TASK BRIEF:
Everything from the line that holds "was: domino [bleu]" through the end of the listing below must be retyped word for word, without any pictures.

SOURCE RECORDS:

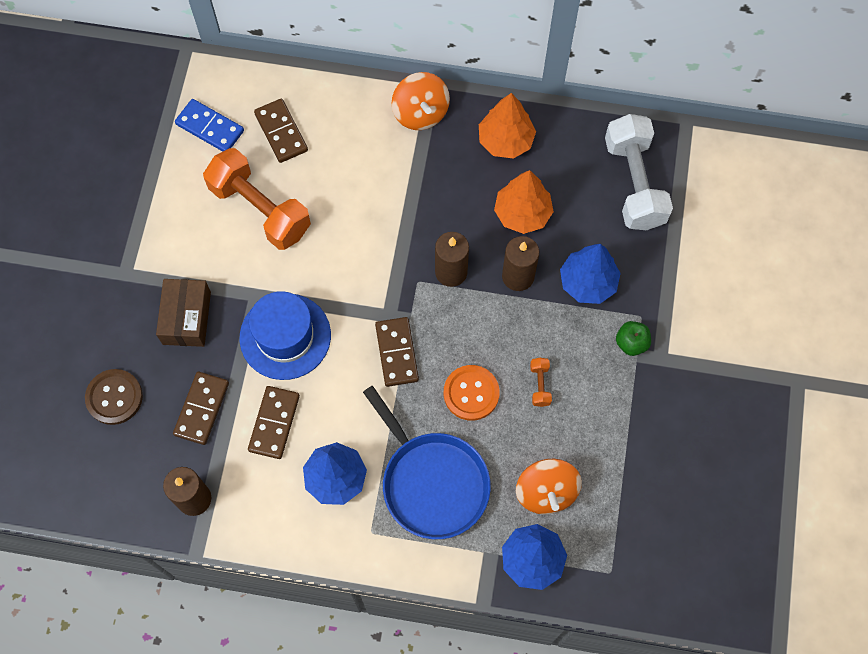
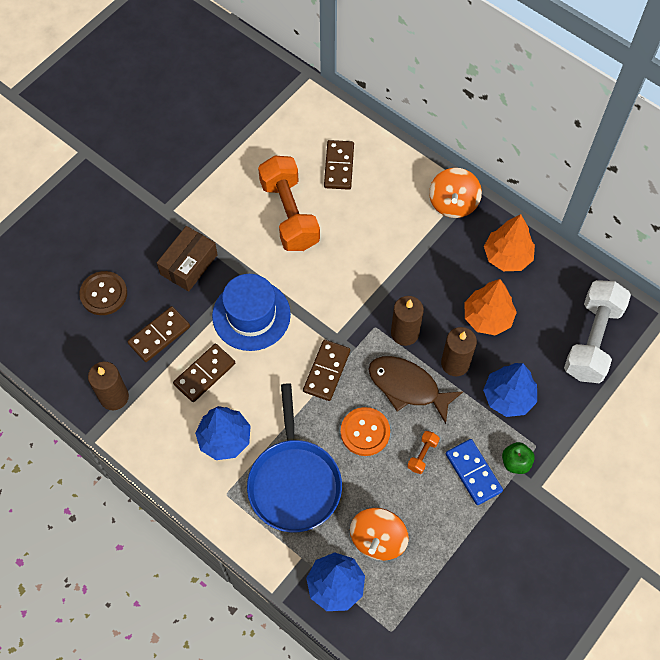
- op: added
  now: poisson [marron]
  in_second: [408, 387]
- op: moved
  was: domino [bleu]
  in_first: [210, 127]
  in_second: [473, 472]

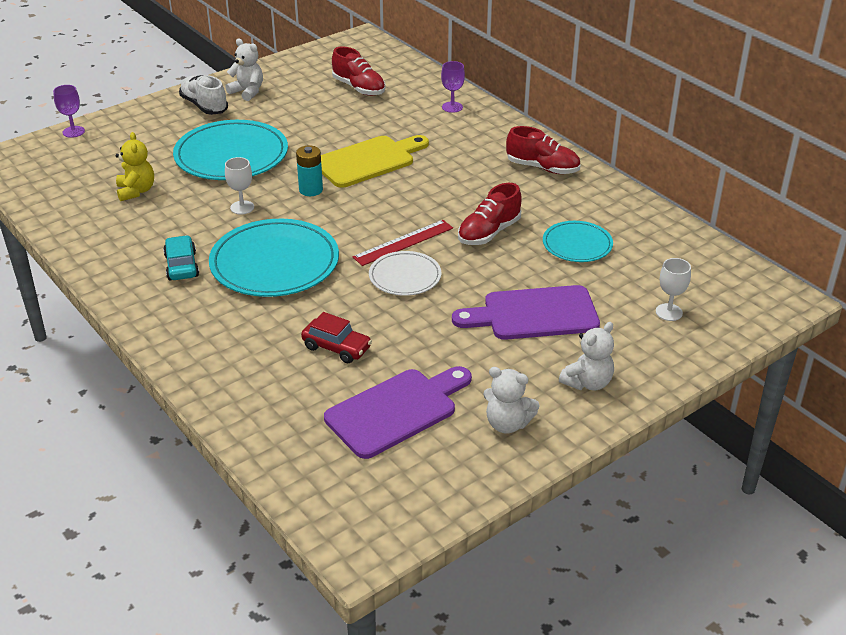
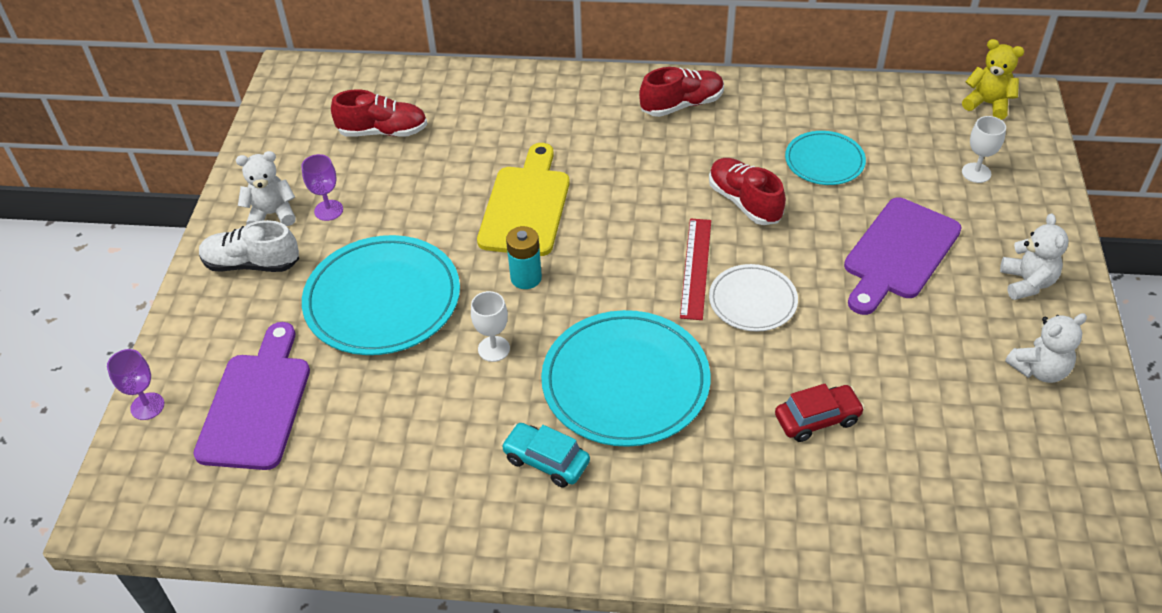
- op: moved
  was: ours en peluche [jaune]
  in_first: [136, 191]
  in_second: [987, 104]
- op: moved
  was: planche à découper [violet]
  in_first: [396, 410]
  in_second: [256, 404]
- op: moved
  was: verre à pied [violet]
  in_first: [452, 107]
  in_second: [328, 210]
- op: turned
  was: chaussure [rouge]
  in_first: [489, 232]
  in_second: [744, 202]
  clockwise: 150

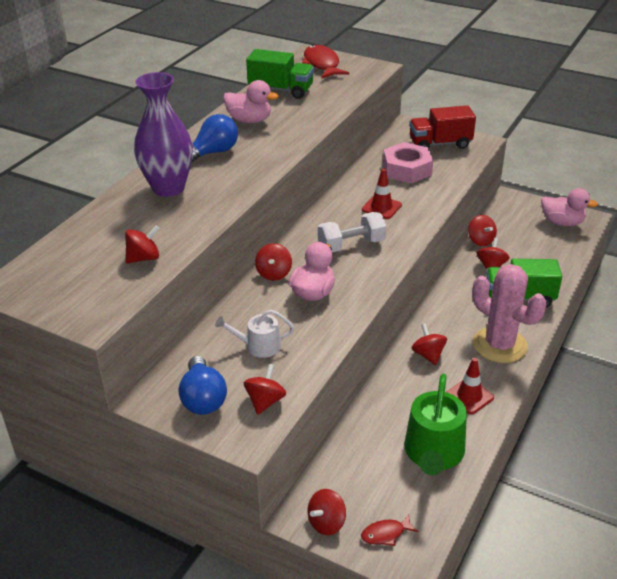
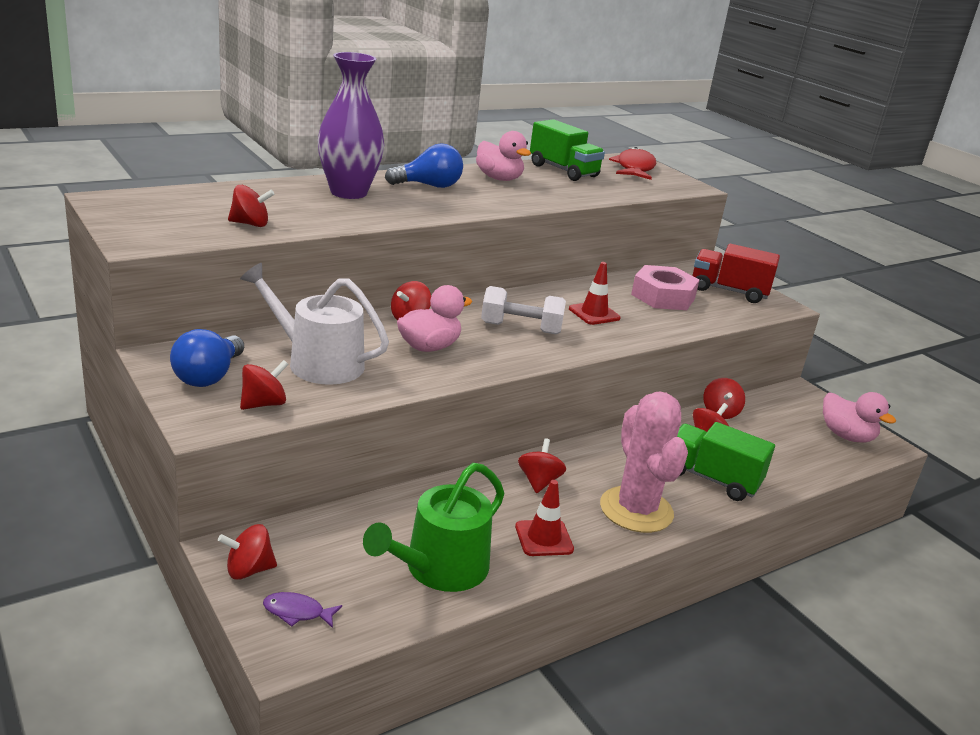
- op: recoloured
  was: poisson [rouge]
  now: poisson [violet]
  in_first: [385, 534]
  in_second: [297, 612]
- op: resized
  was: arrosoir [blanc]
  in_first: [258, 346]
  in_second: [317, 362]
  ratio: 1.76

SOLVED PROBLEM:
  was: domino [bleu]
  in_first: [210, 127]
  in_second: [473, 472]

- op: moved
  was: ours en peluche [jaune]
  in_first: [136, 191]
  in_second: [987, 104]
- op: moved
  was: planche à découper [violet]
  in_first: [396, 410]
  in_second: [256, 404]
- op: moved
  was: verre à pied [violet]
  in_first: [452, 107]
  in_second: [328, 210]
- op: turned
  was: chaussure [rouge]
  in_first: [489, 232]
  in_second: [744, 202]
  clockwise: 150

- op: recoloured
  was: poisson [rouge]
  now: poisson [violet]
  in_first: [385, 534]
  in_second: [297, 612]
- op: resized
  was: arrosoir [blanc]
  in_first: [258, 346]
  in_second: [317, 362]
  ratio: 1.76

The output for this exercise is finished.